In the listing below, print exactly the lines between the line holding "camera: 60 degrees right, 5 degrees down" and the line holding "(673, 155) = (854, 554): grey", inclusive, and no more.

(Data in this exercise begins)

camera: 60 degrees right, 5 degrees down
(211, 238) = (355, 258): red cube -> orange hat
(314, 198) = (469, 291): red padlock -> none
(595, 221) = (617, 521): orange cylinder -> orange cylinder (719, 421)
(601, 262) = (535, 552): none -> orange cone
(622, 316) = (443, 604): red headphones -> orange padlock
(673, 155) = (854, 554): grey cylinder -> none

(Data in this exercise ends)
(Data in this exercise begins)

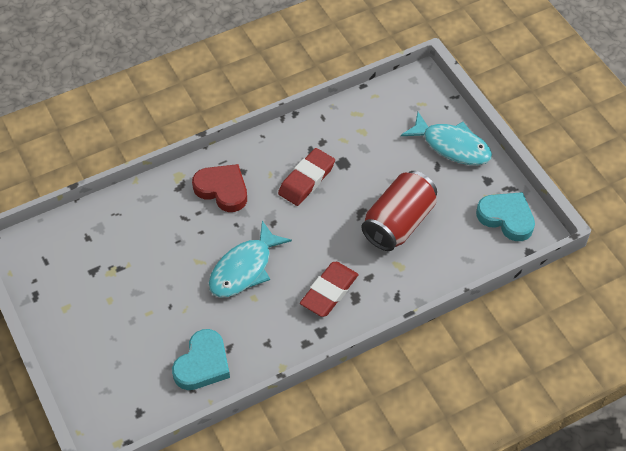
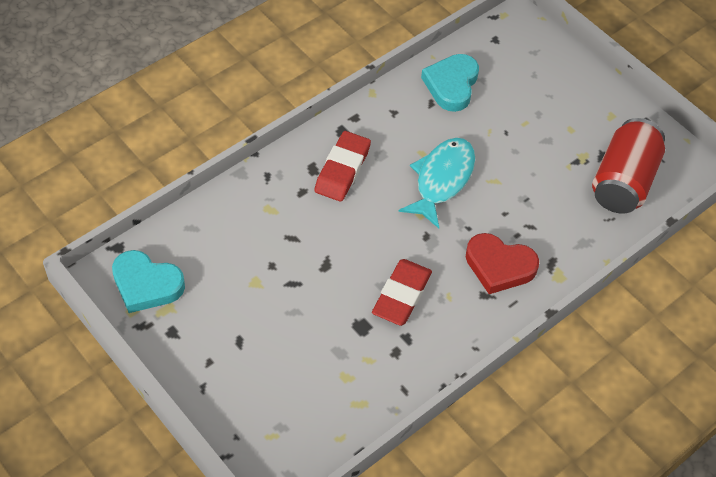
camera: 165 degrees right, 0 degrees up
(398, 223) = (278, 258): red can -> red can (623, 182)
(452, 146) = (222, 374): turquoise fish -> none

(Data in this exercise ends)

## Written response
camera: 60 degrees right, 5 degrees down
(211, 238) = (355, 258): red cube -> orange hat
(314, 198) = (469, 291): red padlock -> none
(595, 221) = (617, 521): orange cylinder -> orange cylinder (719, 421)
(601, 262) = (535, 552): none -> orange cone
(622, 316) = (443, 604): red headphones -> orange padlock
(673, 155) = (854, 554): grey cylinder -> none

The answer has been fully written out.